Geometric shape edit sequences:
- - -

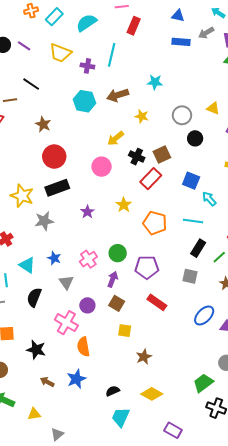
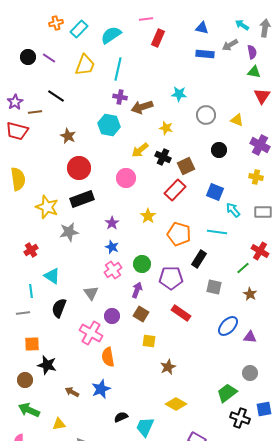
yellow trapezoid: (60, 53) -> (85, 65), turned -90
cyan line: (112, 55) -> (118, 69), moved
purple cross: (87, 66) -> (120, 97), moved
cyan hexagon: (84, 101) -> (109, 125), moved
gray circle: (182, 115) -> (206, 115), moved
black cross: (137, 157) -> (163, 157), moved
black rectangle: (198, 248) -> (199, 259), moved
blue star: (54, 258) -> (112, 247), moved
black star: (36, 350) -> (47, 365), moved
black semicircle: (113, 391) -> (121, 417), moved

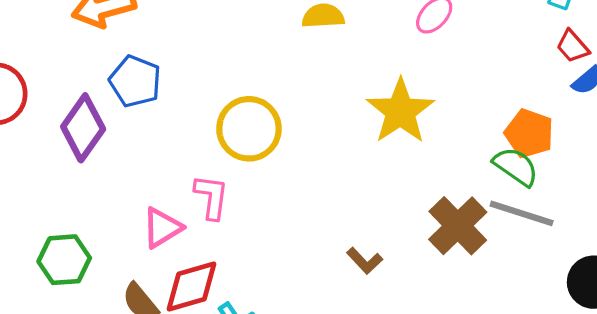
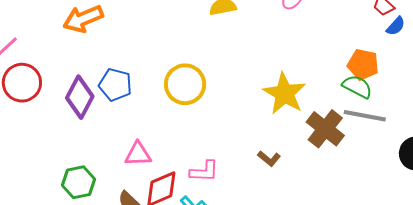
blue pentagon: (135, 81) -> (115, 85), moved
yellow star: (400, 111) -> (285, 94), moved
pink L-shape: (211, 197) -> (204, 171), moved, turned 92
pink triangle: (162, 228) -> (138, 154), turned 36

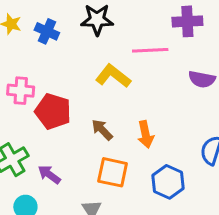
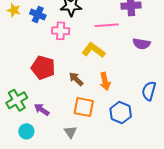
yellow L-shape: (113, 76) -> (93, 50), moved
pink cross: (21, 91) -> (61, 31), moved

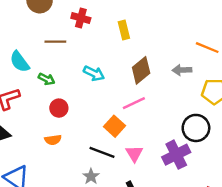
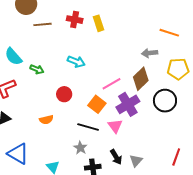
red cross: (81, 18) -> (75, 20), moved
brown line: (55, 42) -> (42, 24), moved
brown diamond: (141, 70) -> (141, 79), moved
red circle: (59, 108) -> (64, 94), moved
purple cross: (176, 155) -> (128, 104), moved

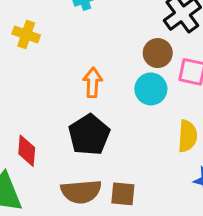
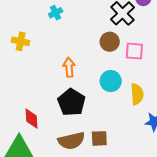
cyan circle: (151, 89) -> (111, 81), moved

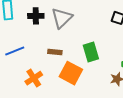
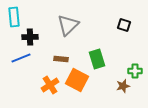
black cross: (36, 16) -> (30, 37), moved
orange cross: (34, 78) -> (50, 85), moved

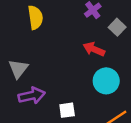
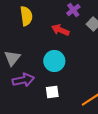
red arrow: (94, 49) -> (60, 30), moved
cyan circle: (106, 81) -> (54, 61), moved

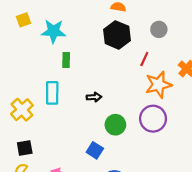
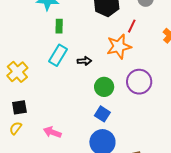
orange star: (158, 85) -> (119, 47), moved
cyan rectangle: (52, 93) -> (58, 55), moved, turned 30
blue square: (95, 150) -> (102, 114), moved

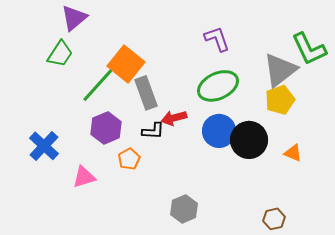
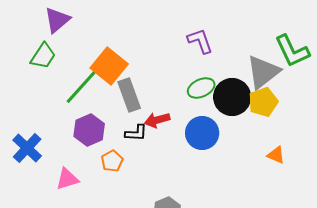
green ellipse: (218, 86) -> (201, 88), size x0.7
black circle: (249, 140) -> (232, 97), moved

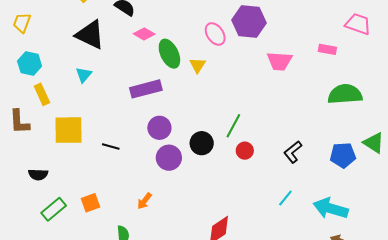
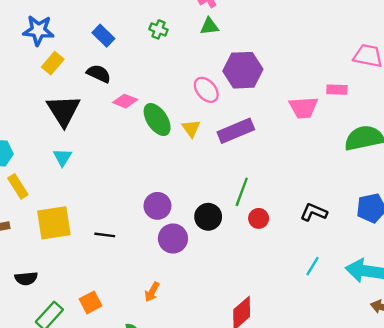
black triangle: (90, 35) -> (63, 111), turned 40
pink trapezoid: (280, 61) -> (304, 108), moved
purple rectangle: (146, 89) -> (236, 131), moved
black L-shape: (293, 152) -> (314, 212), turned 70

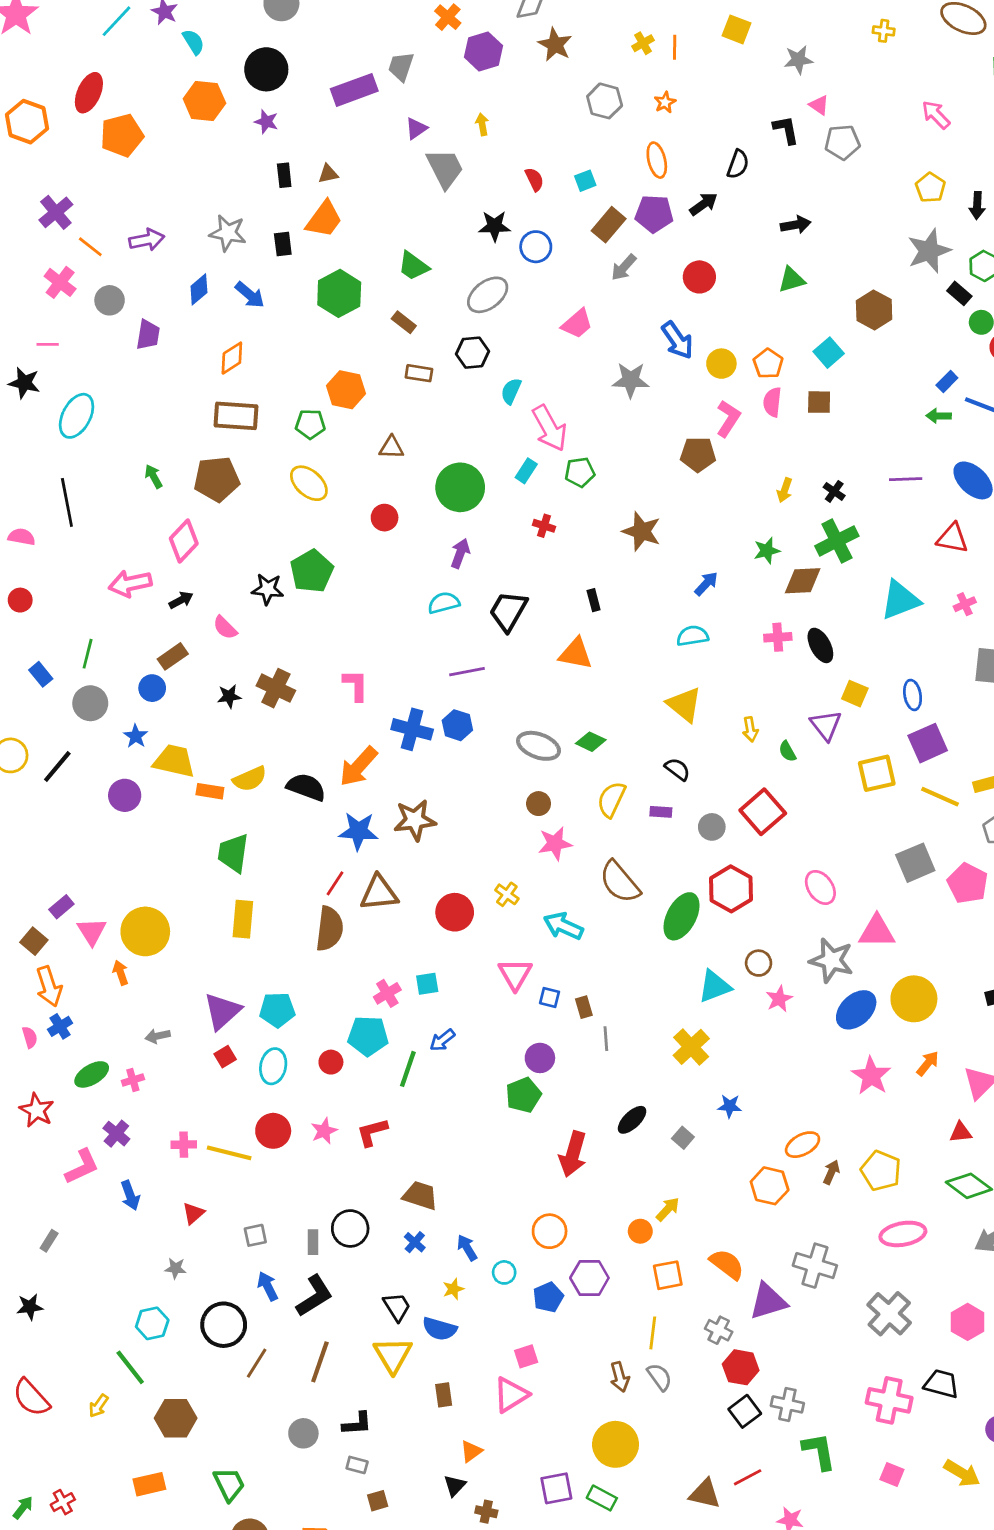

- - -

→ **Work to be completed**:
The entries above, every one of them, should be retyped exactly, with no pictures carried over.

→ **Response to this exercise**:
yellow trapezoid: (60, 53) -> (85, 65), turned -90
cyan line: (112, 55) -> (118, 69), moved
purple cross: (87, 66) -> (120, 97), moved
cyan hexagon: (84, 101) -> (109, 125), moved
gray circle: (182, 115) -> (206, 115), moved
black cross: (137, 157) -> (163, 157), moved
black rectangle: (198, 248) -> (199, 259), moved
blue star: (54, 258) -> (112, 247), moved
black star: (36, 350) -> (47, 365), moved
black semicircle: (113, 391) -> (121, 417), moved

blue pentagon: (135, 81) -> (115, 85), moved
yellow star: (400, 111) -> (285, 94), moved
pink L-shape: (211, 197) -> (204, 171), moved, turned 92
pink triangle: (162, 228) -> (138, 154), turned 36

yellow L-shape: (113, 76) -> (93, 50), moved
pink cross: (21, 91) -> (61, 31), moved

red cross: (81, 18) -> (75, 20), moved
brown line: (55, 42) -> (42, 24), moved
brown diamond: (141, 70) -> (141, 79), moved
red circle: (59, 108) -> (64, 94), moved
purple cross: (176, 155) -> (128, 104), moved

cyan circle: (151, 89) -> (111, 81), moved

black cross: (36, 16) -> (30, 37), moved
orange cross: (34, 78) -> (50, 85), moved

red arrow: (94, 49) -> (60, 30), moved
cyan circle: (106, 81) -> (54, 61), moved

orange star: (158, 85) -> (119, 47), moved
cyan rectangle: (52, 93) -> (58, 55), moved, turned 30
blue square: (95, 150) -> (102, 114), moved

green ellipse: (218, 86) -> (201, 88), size x0.7
black circle: (249, 140) -> (232, 97), moved

black triangle: (90, 35) -> (63, 111), turned 40
pink trapezoid: (280, 61) -> (304, 108), moved
purple rectangle: (146, 89) -> (236, 131), moved
black L-shape: (293, 152) -> (314, 212), turned 70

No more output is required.